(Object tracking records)
BEGIN

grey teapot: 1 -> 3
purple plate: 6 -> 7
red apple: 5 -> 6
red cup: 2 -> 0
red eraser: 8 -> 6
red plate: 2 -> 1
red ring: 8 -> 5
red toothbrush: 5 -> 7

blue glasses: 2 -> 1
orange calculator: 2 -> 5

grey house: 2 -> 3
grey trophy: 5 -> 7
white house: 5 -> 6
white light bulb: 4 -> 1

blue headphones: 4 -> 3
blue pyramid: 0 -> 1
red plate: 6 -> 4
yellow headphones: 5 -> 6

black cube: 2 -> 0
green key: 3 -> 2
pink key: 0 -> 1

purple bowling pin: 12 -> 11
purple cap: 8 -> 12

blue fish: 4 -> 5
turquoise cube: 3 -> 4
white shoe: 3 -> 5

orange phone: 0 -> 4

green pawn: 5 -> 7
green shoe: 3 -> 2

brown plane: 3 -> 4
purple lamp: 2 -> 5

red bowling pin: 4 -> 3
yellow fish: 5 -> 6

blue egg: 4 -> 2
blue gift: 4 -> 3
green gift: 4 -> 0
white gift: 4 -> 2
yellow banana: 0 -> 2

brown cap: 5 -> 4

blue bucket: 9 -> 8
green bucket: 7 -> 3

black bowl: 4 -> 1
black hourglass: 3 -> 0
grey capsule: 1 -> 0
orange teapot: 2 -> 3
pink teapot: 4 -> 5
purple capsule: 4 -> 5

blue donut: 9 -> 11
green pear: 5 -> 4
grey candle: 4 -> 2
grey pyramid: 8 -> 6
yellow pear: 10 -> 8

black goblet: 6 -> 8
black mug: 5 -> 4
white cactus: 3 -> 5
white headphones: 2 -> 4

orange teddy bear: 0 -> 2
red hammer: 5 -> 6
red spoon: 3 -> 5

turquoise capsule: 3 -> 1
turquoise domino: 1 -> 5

END

Work required: Give the entries again, every one of them exactly.

Expected output:
grey teapot: 1 -> 3
purple plate: 6 -> 7
red apple: 5 -> 6
red cup: 2 -> 0
red eraser: 8 -> 6
red plate: 2 -> 1
red ring: 8 -> 5
red toothbrush: 5 -> 7

blue glasses: 2 -> 1
orange calculator: 2 -> 5

grey house: 2 -> 3
grey trophy: 5 -> 7
white house: 5 -> 6
white light bulb: 4 -> 1

blue headphones: 4 -> 3
blue pyramid: 0 -> 1
red plate: 6 -> 4
yellow headphones: 5 -> 6

black cube: 2 -> 0
green key: 3 -> 2
pink key: 0 -> 1

purple bowling pin: 12 -> 11
purple cap: 8 -> 12

blue fish: 4 -> 5
turquoise cube: 3 -> 4
white shoe: 3 -> 5

orange phone: 0 -> 4

green pawn: 5 -> 7
green shoe: 3 -> 2

brown plane: 3 -> 4
purple lamp: 2 -> 5

red bowling pin: 4 -> 3
yellow fish: 5 -> 6

blue egg: 4 -> 2
blue gift: 4 -> 3
green gift: 4 -> 0
white gift: 4 -> 2
yellow banana: 0 -> 2

brown cap: 5 -> 4

blue bucket: 9 -> 8
green bucket: 7 -> 3

black bowl: 4 -> 1
black hourglass: 3 -> 0
grey capsule: 1 -> 0
orange teapot: 2 -> 3
pink teapot: 4 -> 5
purple capsule: 4 -> 5

blue donut: 9 -> 11
green pear: 5 -> 4
grey candle: 4 -> 2
grey pyramid: 8 -> 6
yellow pear: 10 -> 8

black goblet: 6 -> 8
black mug: 5 -> 4
white cactus: 3 -> 5
white headphones: 2 -> 4

orange teddy bear: 0 -> 2
red hammer: 5 -> 6
red spoon: 3 -> 5

turquoise capsule: 3 -> 1
turquoise domino: 1 -> 5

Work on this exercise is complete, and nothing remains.